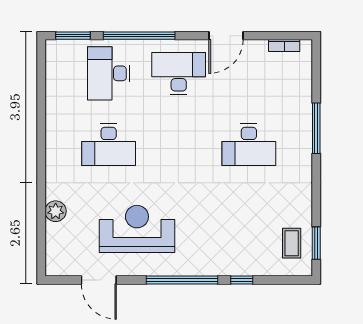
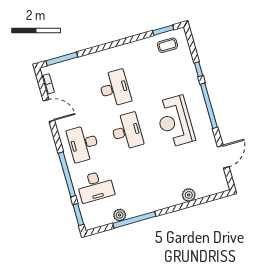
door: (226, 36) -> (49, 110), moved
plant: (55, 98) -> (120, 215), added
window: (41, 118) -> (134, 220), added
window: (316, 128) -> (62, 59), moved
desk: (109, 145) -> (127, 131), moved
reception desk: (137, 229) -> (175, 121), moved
* * *
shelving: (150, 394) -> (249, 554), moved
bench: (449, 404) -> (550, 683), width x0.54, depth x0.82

[JOB ITEM] Of all the entries above, output exactly the lines between the one holding "shelving: (150, 394) -> (249, 554), moved" and the one holding "bench: (449, 404)", inclusive.

[TASK SOLUTION]
shelving: (150, 394) -> (249, 554), moved
bench: (449, 404) -> (550, 683), width x0.54, depth x0.82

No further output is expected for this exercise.